■ PROMPT
Please report each line of the data below that contains "pyramid".

Extracted records:

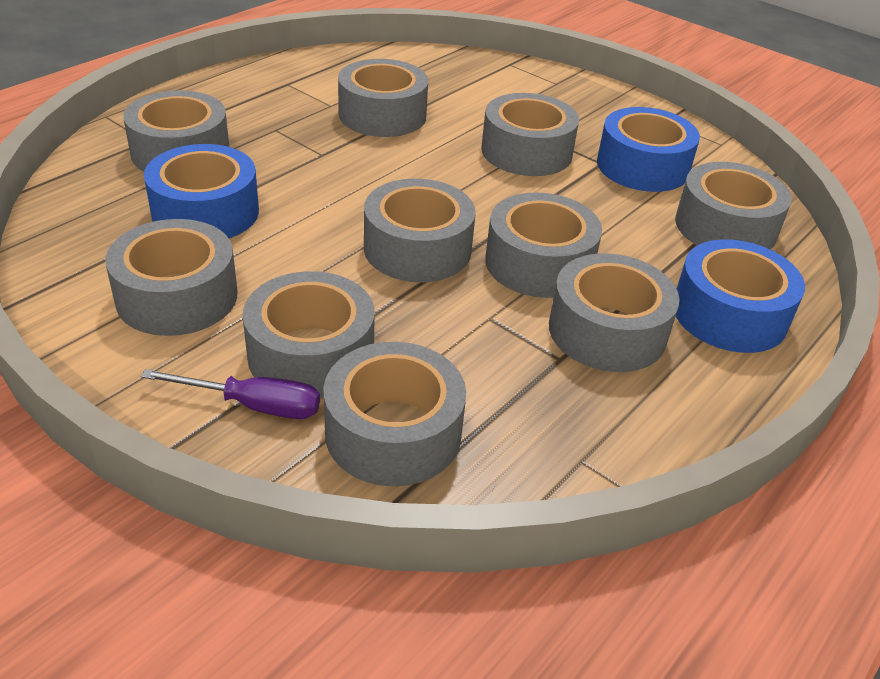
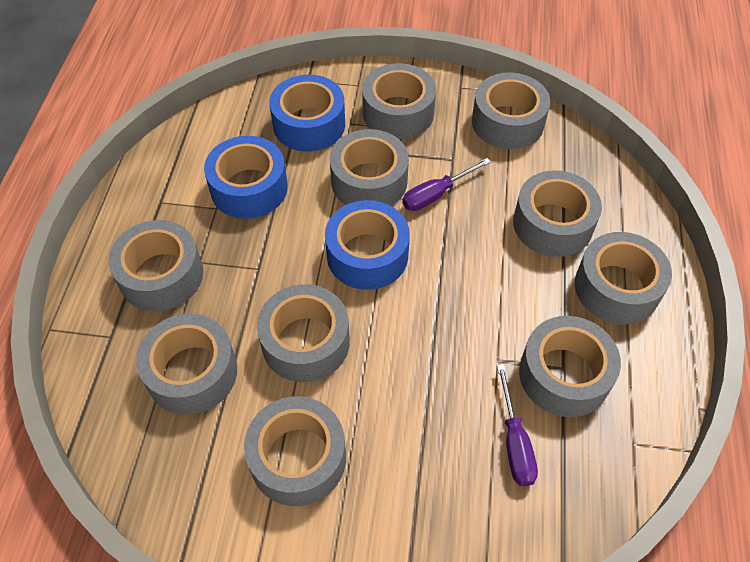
purple screwdriver: 1 -> 2

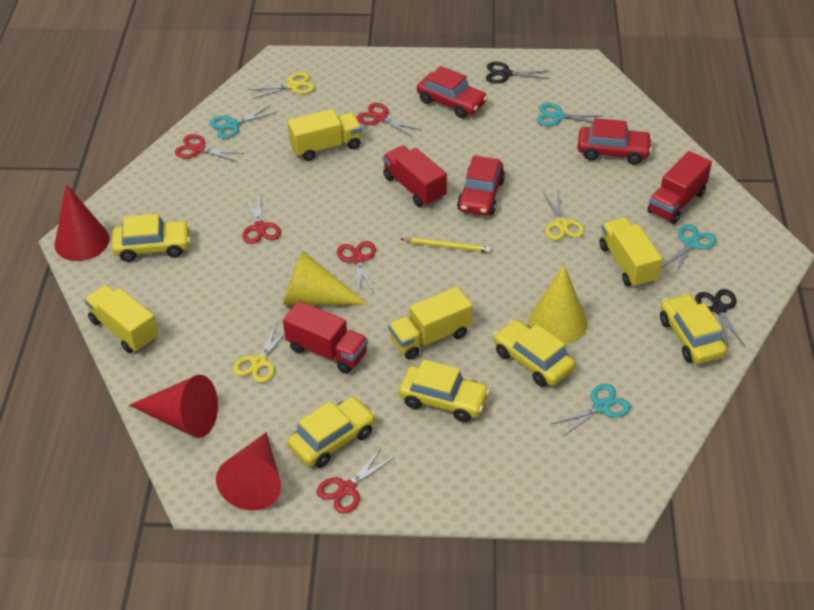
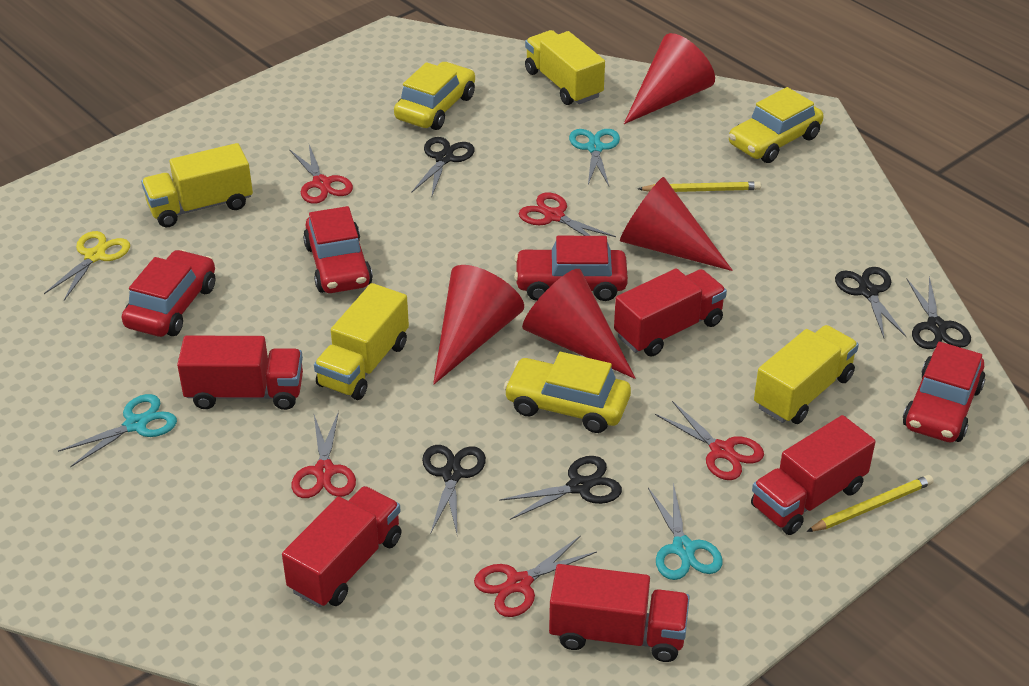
black scissors: 2 -> 5
red car: 3 -> 4
red cone: 3 -> 4
red truck: 3 -> 5
turquoise scissors: 4 -> 3
yellow car: 5 -> 3
yellow cone: 2 -> 0
yellow pencil: 1 -> 2
yellow scissors: 3 -> 1

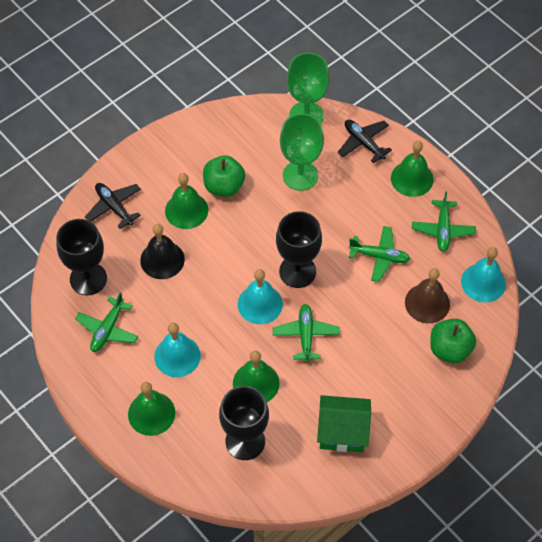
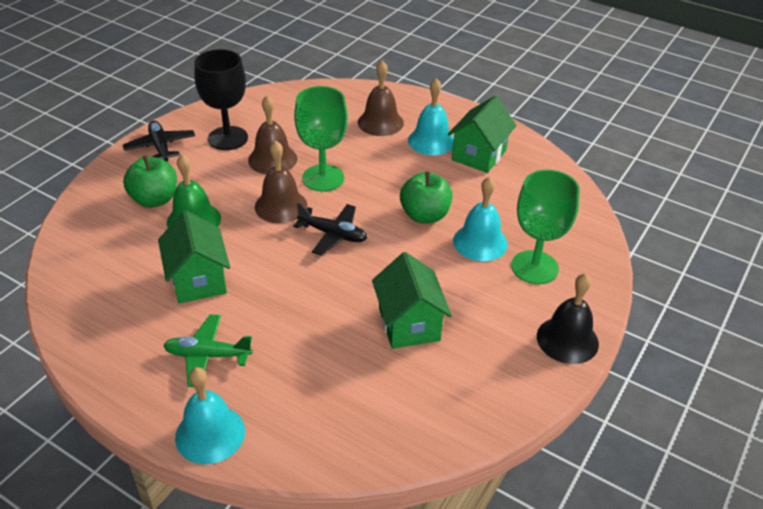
black goblet: 3 -> 1
brown bell: 1 -> 3
green bell: 4 -> 1
green house: 1 -> 3
green plane: 4 -> 1

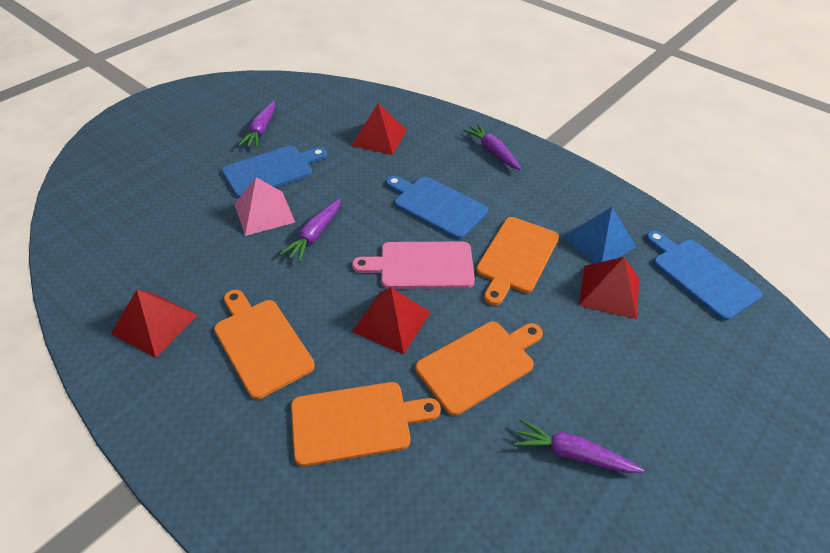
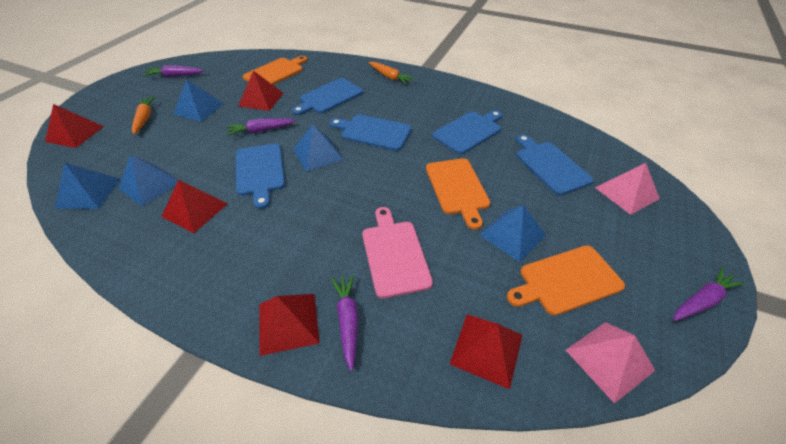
blue cutting board: 3 -> 5
blue pyramid: 1 -> 5
orange carrot: 0 -> 2
orange cutting board: 4 -> 3
pink pyramid: 1 -> 2
red pyramid: 4 -> 5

■ EXPECTED ANSWER
blue pyramid: 1 -> 5
pink pyramid: 1 -> 2
red pyramid: 4 -> 5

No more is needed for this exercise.